◆ REQUIREMENT
Pull out every line in the entries below that contains the string "white", copying each such line in full. Treat the match as case-sensitive.
<<<<
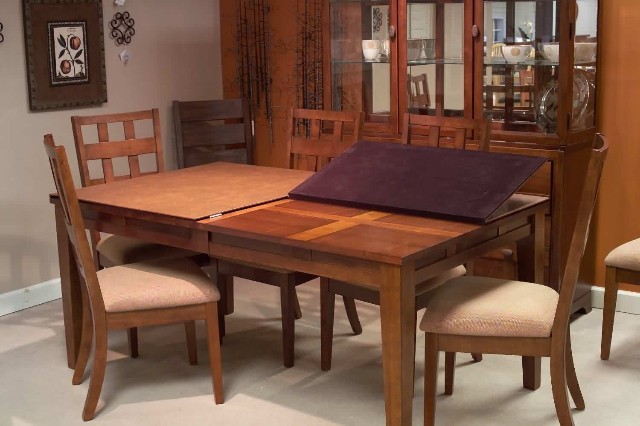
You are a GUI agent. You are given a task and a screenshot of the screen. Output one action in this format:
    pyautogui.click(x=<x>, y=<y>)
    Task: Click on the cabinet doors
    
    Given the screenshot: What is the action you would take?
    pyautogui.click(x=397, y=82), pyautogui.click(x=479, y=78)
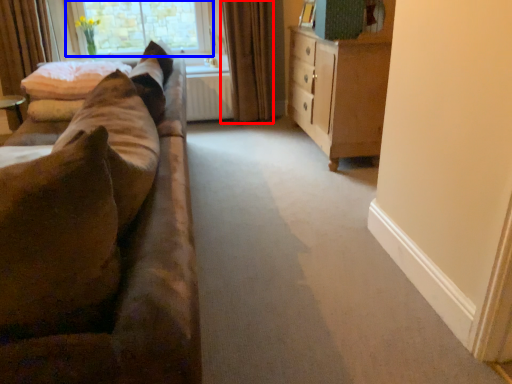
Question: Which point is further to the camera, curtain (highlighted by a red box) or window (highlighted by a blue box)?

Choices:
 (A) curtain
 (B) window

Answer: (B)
>>>>
<<<<
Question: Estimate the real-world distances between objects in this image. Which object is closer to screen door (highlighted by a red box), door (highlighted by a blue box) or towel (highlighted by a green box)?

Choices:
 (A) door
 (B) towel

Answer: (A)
>>>>
<<<<
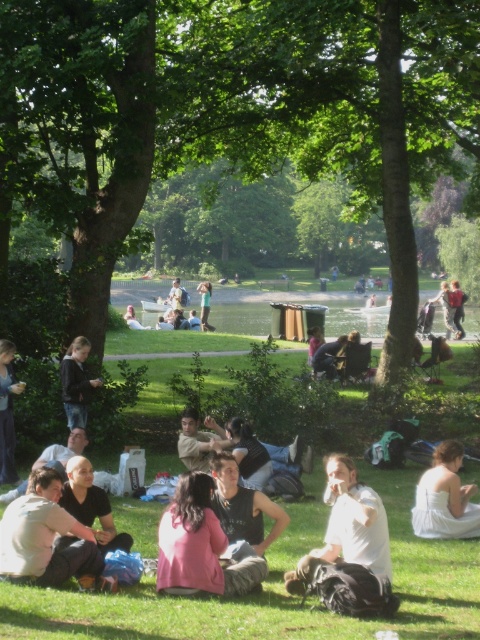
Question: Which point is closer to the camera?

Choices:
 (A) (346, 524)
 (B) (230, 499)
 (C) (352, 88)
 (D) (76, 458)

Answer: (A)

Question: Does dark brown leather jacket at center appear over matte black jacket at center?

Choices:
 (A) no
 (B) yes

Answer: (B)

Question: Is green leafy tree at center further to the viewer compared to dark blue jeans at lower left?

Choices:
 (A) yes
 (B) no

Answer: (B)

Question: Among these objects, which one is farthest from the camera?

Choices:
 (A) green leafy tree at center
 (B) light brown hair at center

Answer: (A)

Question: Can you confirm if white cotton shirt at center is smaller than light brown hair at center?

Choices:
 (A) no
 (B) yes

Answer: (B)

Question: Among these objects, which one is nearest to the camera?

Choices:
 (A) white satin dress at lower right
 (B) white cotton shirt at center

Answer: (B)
>>>>
◆ OUTPUT FOR THIS EXERCISE
Question: Can you confirm if white cotton shirt at center is smaller than light brown hair at center?
 (A) white satin dress at lower right
 (B) white cotton shirt at center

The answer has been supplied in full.